▶ **What is required**
Within the listing below, the lines to output run from the one containing "orange scissors: 12 -> 10" through the one containing "red scissors: 13 -> 11"; copy them exactly and nothing else.

──────── Data for analysis

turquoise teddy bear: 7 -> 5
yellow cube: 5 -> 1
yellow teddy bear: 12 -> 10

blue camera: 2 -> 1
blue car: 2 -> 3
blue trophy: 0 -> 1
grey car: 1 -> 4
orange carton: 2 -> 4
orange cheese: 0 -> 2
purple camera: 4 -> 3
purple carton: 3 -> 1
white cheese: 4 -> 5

────────────────
──────── Data for analysis

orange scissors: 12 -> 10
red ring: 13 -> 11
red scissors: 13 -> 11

────────────────

▶ **Response to this exercise**
orange scissors: 12 -> 10
red ring: 13 -> 11
red scissors: 13 -> 11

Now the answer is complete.